WHAT THIS TASK INVOLVES
Return the lines beginning at the one that contains "none -> cyan tile E8 level 2" and continuing to the end of the entries, including both ends, exactly as written and nothing else.

------ MATERIAL FOR THIS EXERCISE

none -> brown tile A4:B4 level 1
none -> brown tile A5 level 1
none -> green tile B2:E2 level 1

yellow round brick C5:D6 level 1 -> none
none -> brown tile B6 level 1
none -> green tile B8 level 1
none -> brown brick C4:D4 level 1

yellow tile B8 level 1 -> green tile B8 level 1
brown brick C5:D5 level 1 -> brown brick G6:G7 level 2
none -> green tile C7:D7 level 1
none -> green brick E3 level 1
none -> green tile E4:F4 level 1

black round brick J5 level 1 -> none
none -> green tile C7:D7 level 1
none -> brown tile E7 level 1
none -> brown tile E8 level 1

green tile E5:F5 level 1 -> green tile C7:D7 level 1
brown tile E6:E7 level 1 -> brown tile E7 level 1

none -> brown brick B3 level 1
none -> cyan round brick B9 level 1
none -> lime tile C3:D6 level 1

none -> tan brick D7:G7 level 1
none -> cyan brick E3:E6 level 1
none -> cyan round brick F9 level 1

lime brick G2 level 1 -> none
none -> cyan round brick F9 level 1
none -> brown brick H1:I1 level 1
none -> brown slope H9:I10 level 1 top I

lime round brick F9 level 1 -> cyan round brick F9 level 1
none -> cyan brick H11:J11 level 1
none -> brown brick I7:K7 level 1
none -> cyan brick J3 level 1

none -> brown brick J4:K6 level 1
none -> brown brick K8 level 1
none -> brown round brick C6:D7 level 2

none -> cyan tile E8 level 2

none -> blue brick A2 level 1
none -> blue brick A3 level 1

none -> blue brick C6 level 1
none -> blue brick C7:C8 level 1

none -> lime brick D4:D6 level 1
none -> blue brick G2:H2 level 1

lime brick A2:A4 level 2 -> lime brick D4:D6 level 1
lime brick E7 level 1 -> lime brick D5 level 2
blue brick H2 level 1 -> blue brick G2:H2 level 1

------------

SOLUTION TO THE PROBLEM
none -> cyan tile E8 level 2

none -> blue brick A2 level 1
none -> blue brick A3 level 1

none -> blue brick C6 level 1
none -> blue brick C7:C8 level 1

none -> lime brick D4:D6 level 1
none -> blue brick G2:H2 level 1

lime brick A2:A4 level 2 -> lime brick D4:D6 level 1
lime brick E7 level 1 -> lime brick D5 level 2
blue brick H2 level 1 -> blue brick G2:H2 level 1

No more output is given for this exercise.